Before-and-after scene images
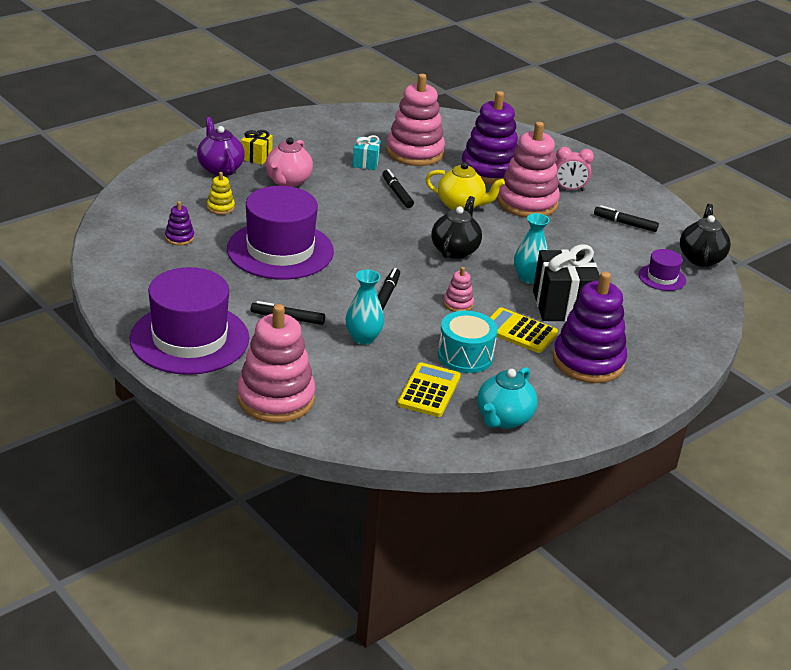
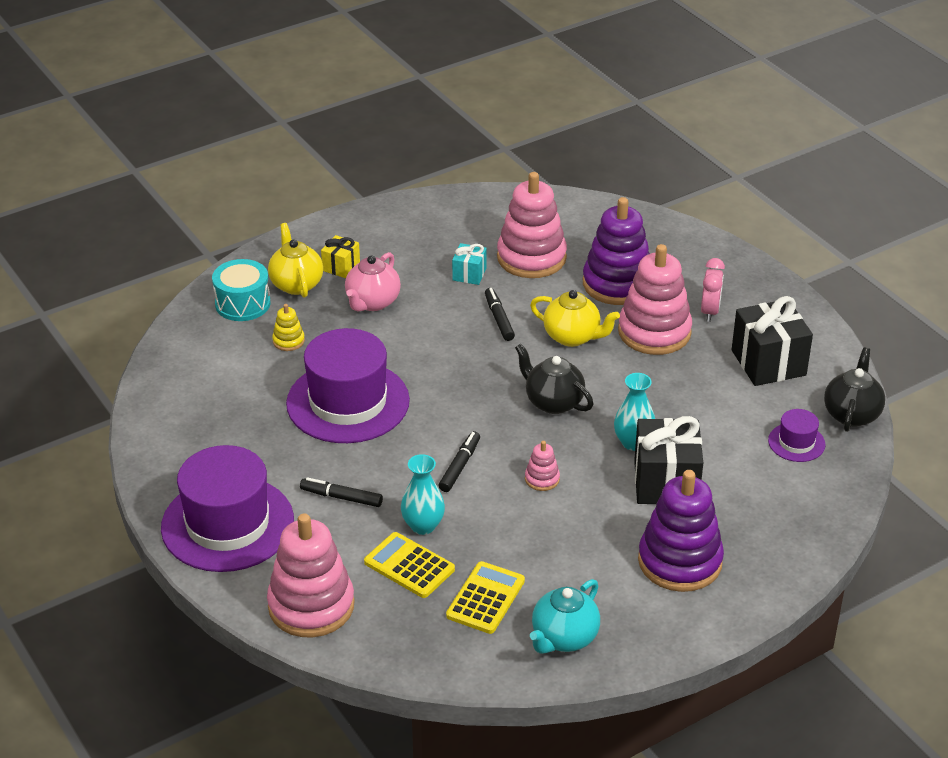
camera: 10 degrees right, 5 degrees up
purple stacking toy [165,201,194,246] -> none
purple teapot [197,117,245,176] -> yellow teapot [268,223,323,298]
black teapot [432,196,482,259] -> black teapot turned 75 degrees counterclockwise [515,344,593,414]
turquoise drum [438,311,498,373] -> turquoise drum moved to [212,259,271,321]
yellow calculator [490,307,558,353] -> yellow calculator moved to [364,532,455,598]
pink clock [555,147,594,191] -> pink clock turned 90 degrees counterclockwise [701,258,725,322]
black marker [594,205,659,232] -> black gift [732,296,813,386]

• Assigned task
Quote the records in full and exactly; skip any image.

• Solution for this task
camera: 10 degrees right, 5 degrees up
purple stacking toy [165,201,194,246] -> none
purple teapot [197,117,245,176] -> yellow teapot [268,223,323,298]
black teapot [432,196,482,259] -> black teapot turned 75 degrees counterclockwise [515,344,593,414]
turquoise drum [438,311,498,373] -> turquoise drum moved to [212,259,271,321]
yellow calculator [490,307,558,353] -> yellow calculator moved to [364,532,455,598]
pink clock [555,147,594,191] -> pink clock turned 90 degrees counterclockwise [701,258,725,322]
black marker [594,205,659,232] -> black gift [732,296,813,386]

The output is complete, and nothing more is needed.